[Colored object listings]
· · · · ·

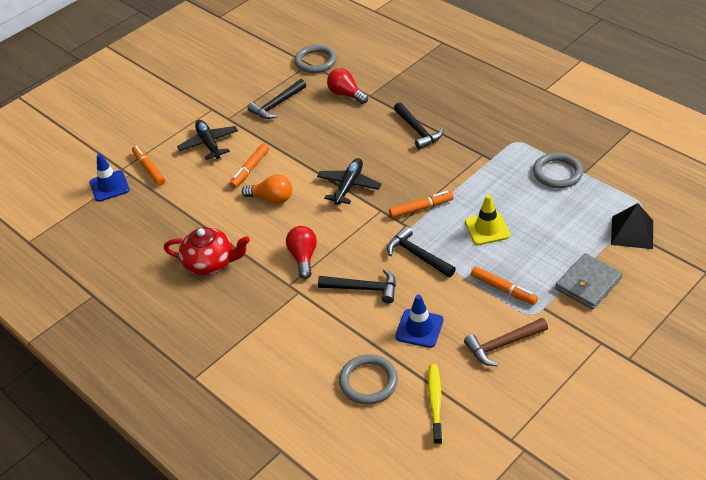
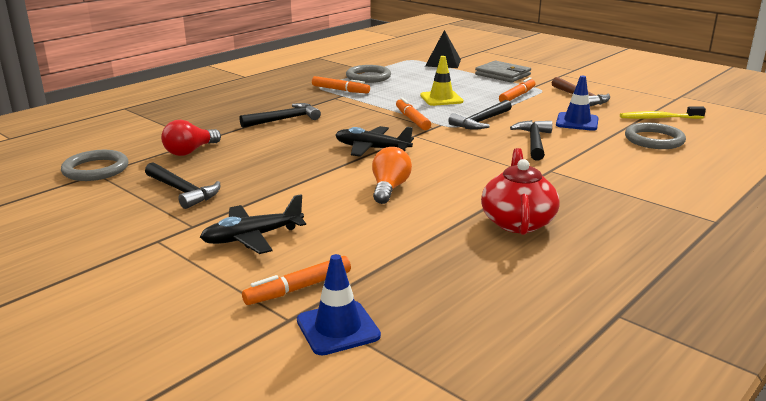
camera: 95 degrees left, 20 degrees down
orange marker [229,143,269,188] -> orange marker moved to [312,76,370,93]
red light bulb [286,226,317,279] -> none

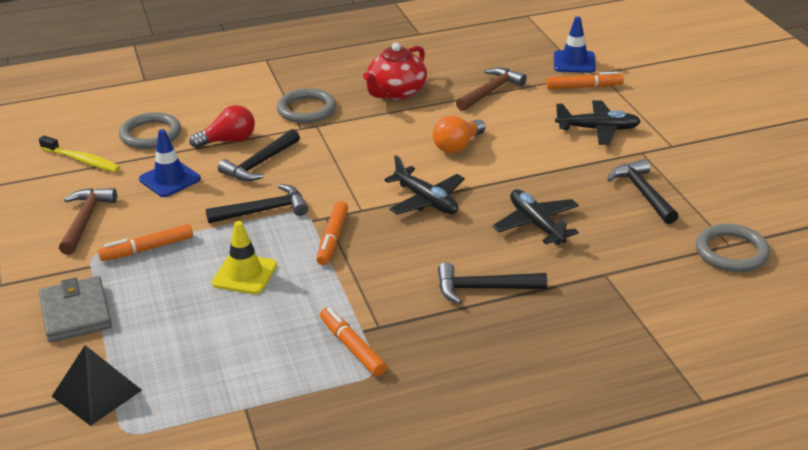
camera: 150 degrees left, 10 degrees up
red light bulb [161,120,221,156] -> red light bulb moved to [189,105,255,148]
grey ring [346,65,391,83] -> grey ring moved to [277,88,336,123]
none -> brown hammer [456,67,527,111]
none -> black plane [493,189,579,245]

· · · · ·

**What is expected**:
Show every line of the records above that contains the word "degrees".

**Output of the exercise**:
camera: 95 degrees left, 20 degrees down
camera: 150 degrees left, 10 degrees up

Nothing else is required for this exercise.